Records for this exercise –
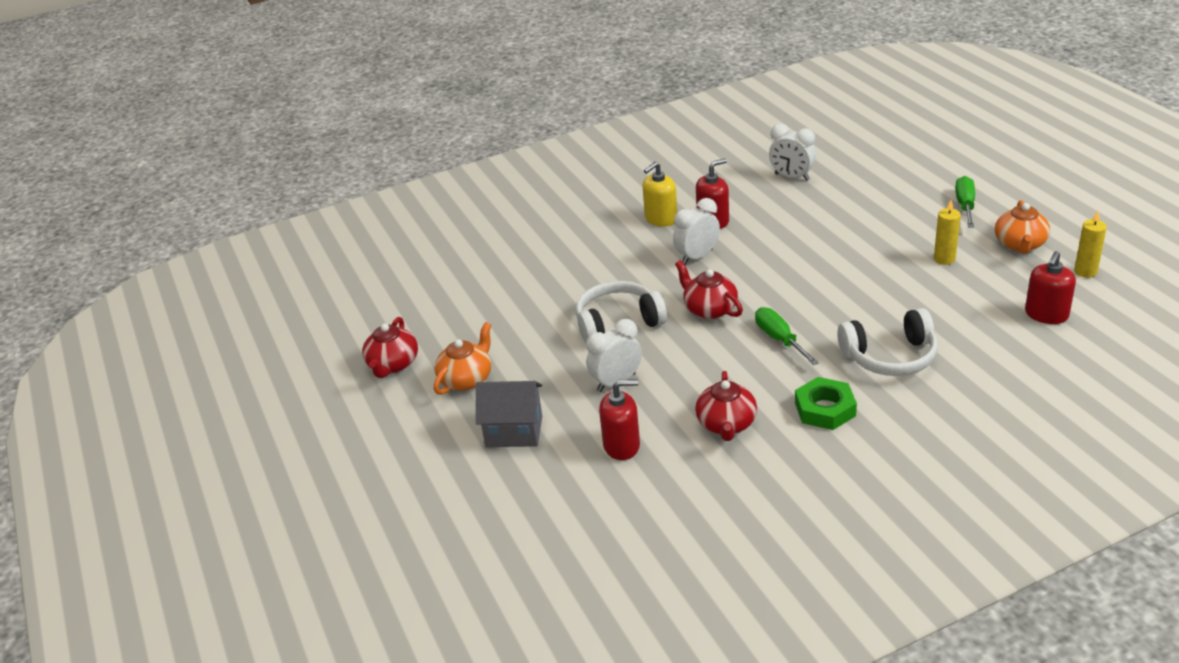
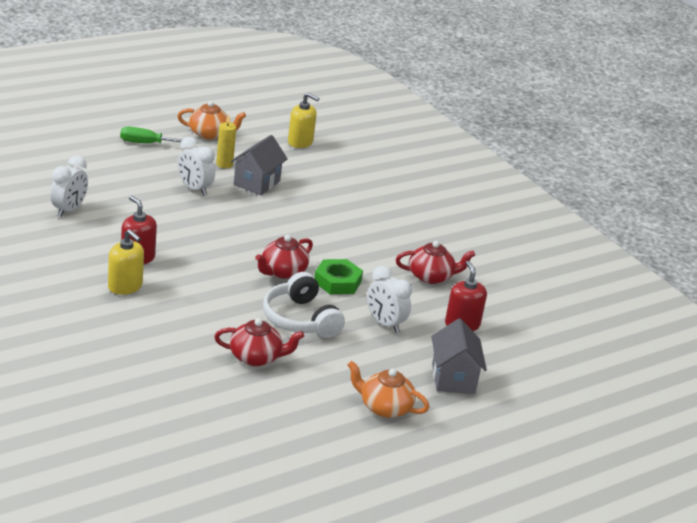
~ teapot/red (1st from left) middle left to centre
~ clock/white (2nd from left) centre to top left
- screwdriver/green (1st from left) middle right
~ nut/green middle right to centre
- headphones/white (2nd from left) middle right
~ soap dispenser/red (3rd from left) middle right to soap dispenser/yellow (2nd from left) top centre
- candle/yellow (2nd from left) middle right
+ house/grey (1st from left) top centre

Task details – If a line in the material above holds "yellow", copy it.

Expected output –
~ soap dispenser/red (3rd from left) middle right to soap dispenser/yellow (2nd from left) top centre
- candle/yellow (2nd from left) middle right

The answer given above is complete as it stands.